— What is being asked —
Give back the full data character for character.

Excerpts from a dataset

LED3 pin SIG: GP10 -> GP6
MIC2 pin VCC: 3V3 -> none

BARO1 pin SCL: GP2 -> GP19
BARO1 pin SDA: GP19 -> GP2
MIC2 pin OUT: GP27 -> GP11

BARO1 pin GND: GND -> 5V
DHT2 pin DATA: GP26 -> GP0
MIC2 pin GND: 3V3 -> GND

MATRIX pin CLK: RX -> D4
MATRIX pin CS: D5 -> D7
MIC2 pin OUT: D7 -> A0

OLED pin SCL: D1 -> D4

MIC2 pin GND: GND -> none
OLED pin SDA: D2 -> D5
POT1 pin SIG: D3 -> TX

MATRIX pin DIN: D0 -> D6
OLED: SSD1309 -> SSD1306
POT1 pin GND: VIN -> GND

— Written solution —
LED3 pin SIG: GP10 -> GP6
MIC2 pin VCC: 3V3 -> none

BARO1 pin SCL: GP2 -> GP19
BARO1 pin SDA: GP19 -> GP2
MIC2 pin OUT: GP27 -> GP11

BARO1 pin GND: GND -> 5V
DHT2 pin DATA: GP26 -> GP0
MIC2 pin GND: 3V3 -> GND

MATRIX pin CLK: RX -> D4
MATRIX pin CS: D5 -> D7
MIC2 pin OUT: D7 -> A0

OLED pin SCL: D1 -> D4

MIC2 pin GND: GND -> none
OLED pin SDA: D2 -> D5
POT1 pin SIG: D3 -> TX

MATRIX pin DIN: D0 -> D6
OLED: SSD1309 -> SSD1306
POT1 pin GND: VIN -> GND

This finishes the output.